*Data shown*
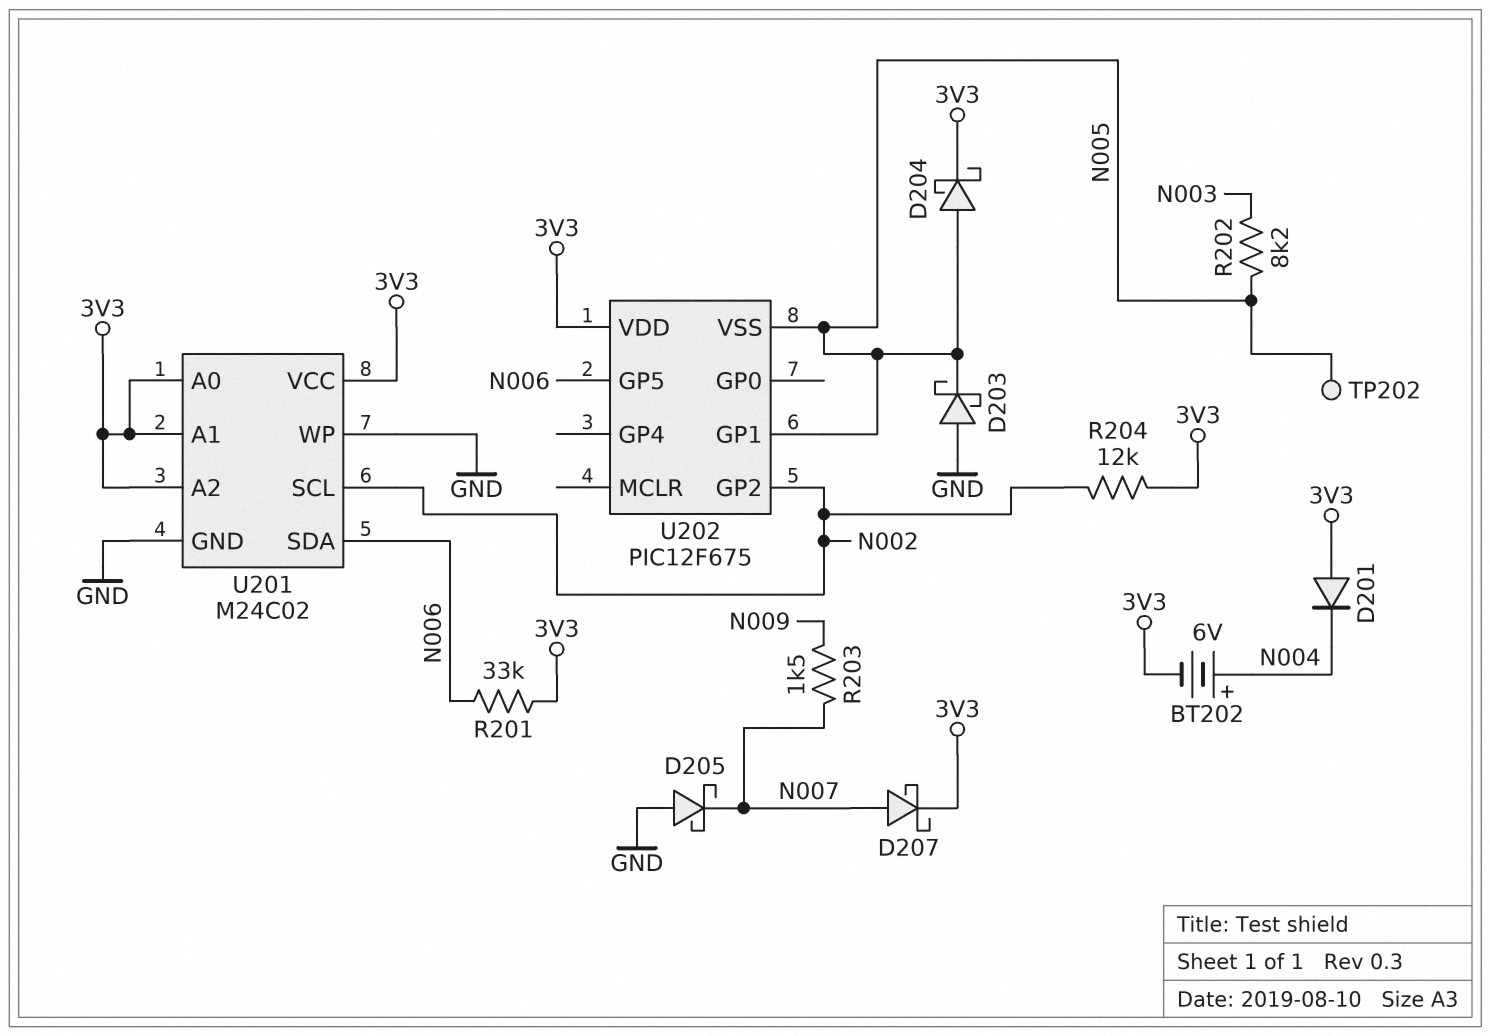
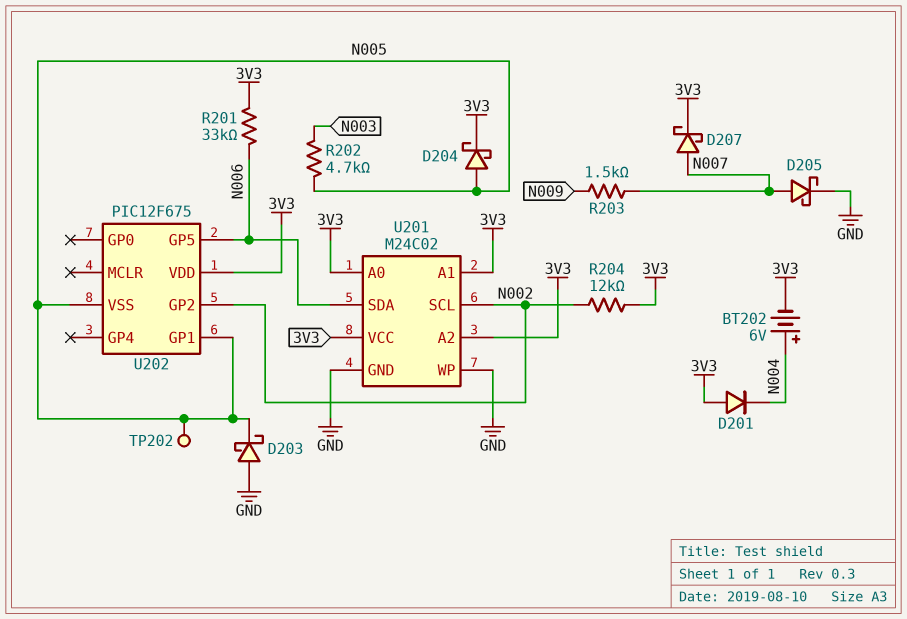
D205: schottky (A GND, K N007) -> schottky (A N007, K GND)
R202: 8.2k (N003, N005) -> 4.7k (N003, N005)

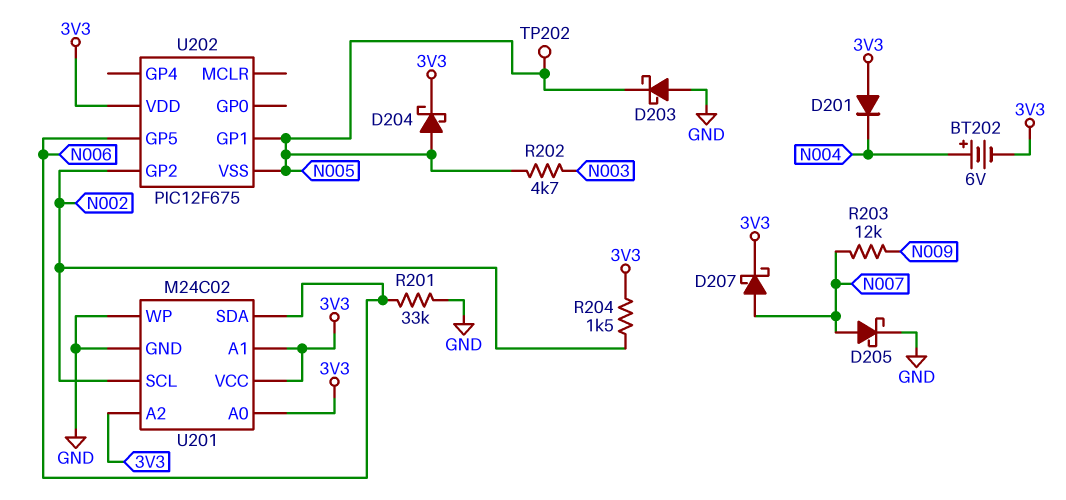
R201: 33k (3V3, N006) -> 33k (GND, N006)
R203: 1.5k (N007, N009) -> 12k (N007, N009)
R204: 12k (3V3, N002) -> 1.5k (3V3, N002)

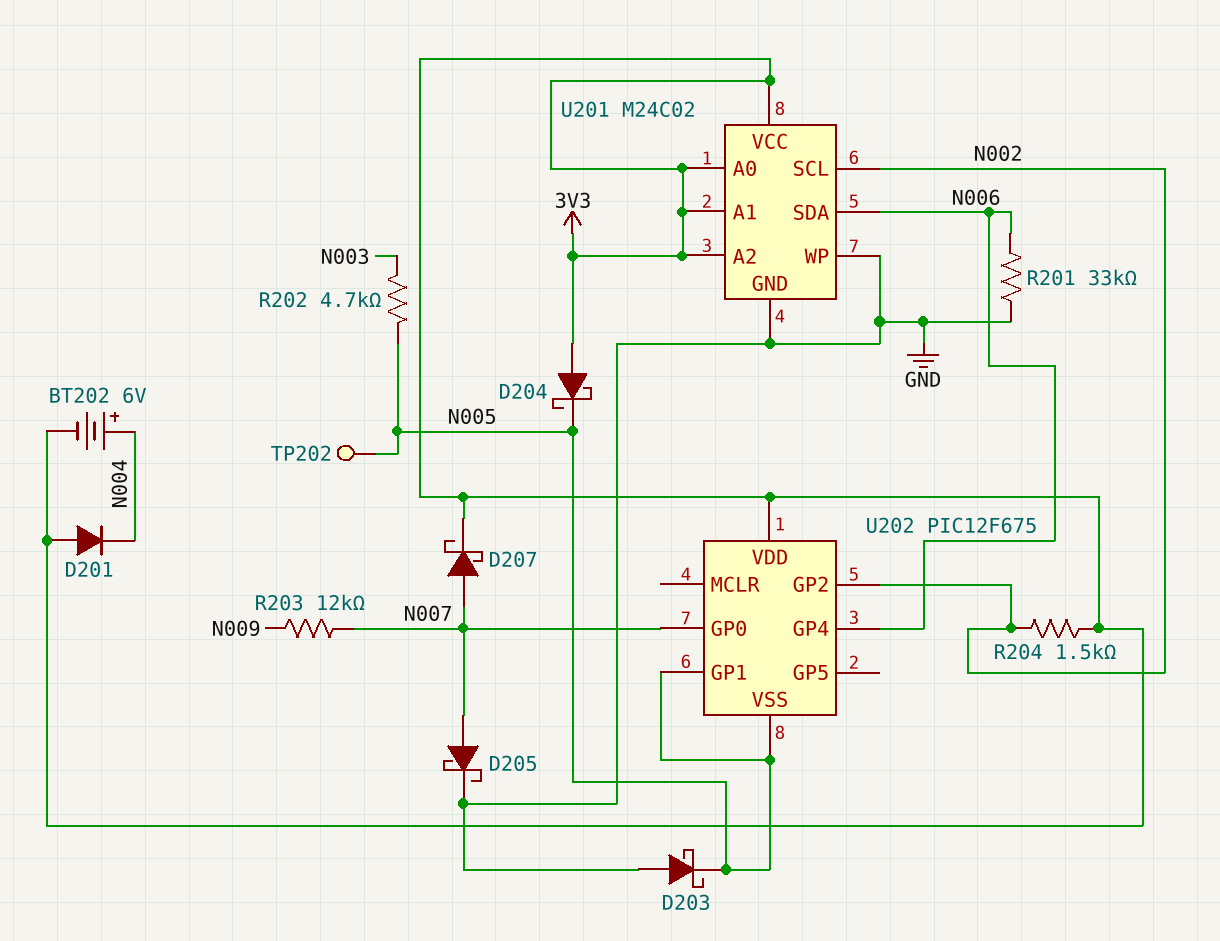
D204: schottky (A N005, K 3V3) -> schottky (A 3V3, K N005)
U202 pin GP0: none -> N007
U202 pin GP4: none -> N006
U202 pin GP5: N006 -> none

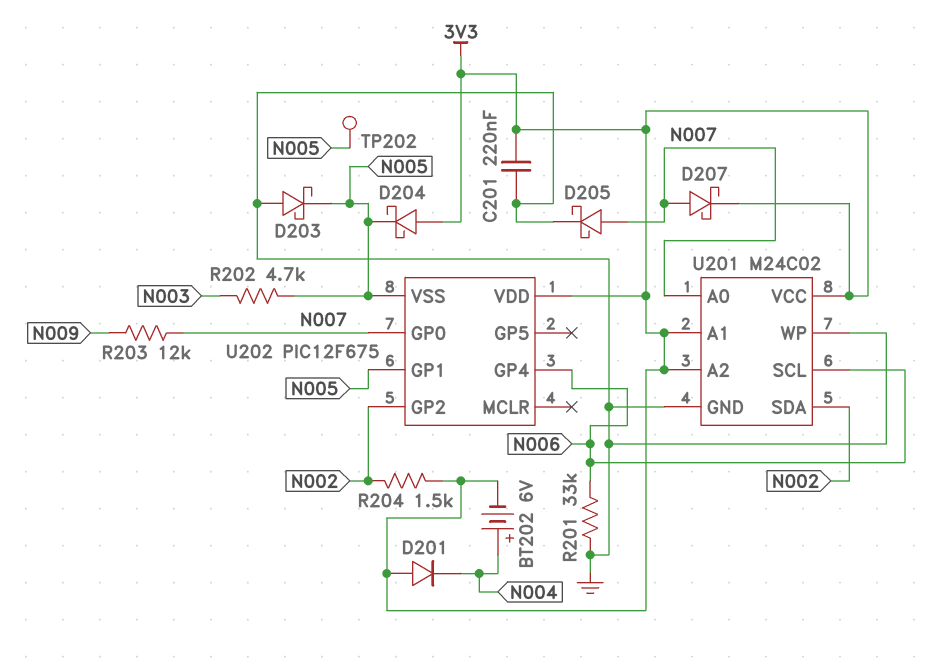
C201: none -> 220nF (3V3, GND)
U201 pin A0: 3V3 -> N007
U201 pin SCL: N002 -> N006
U201 pin SDA: N006 -> N002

*Task statement*
Return exactly the line that contains "C201: none -> 220nF (3V3, GND)" and every line after it, through the last line of the records.

*The completed task*
C201: none -> 220nF (3V3, GND)
U201 pin A0: 3V3 -> N007
U201 pin SCL: N002 -> N006
U201 pin SDA: N006 -> N002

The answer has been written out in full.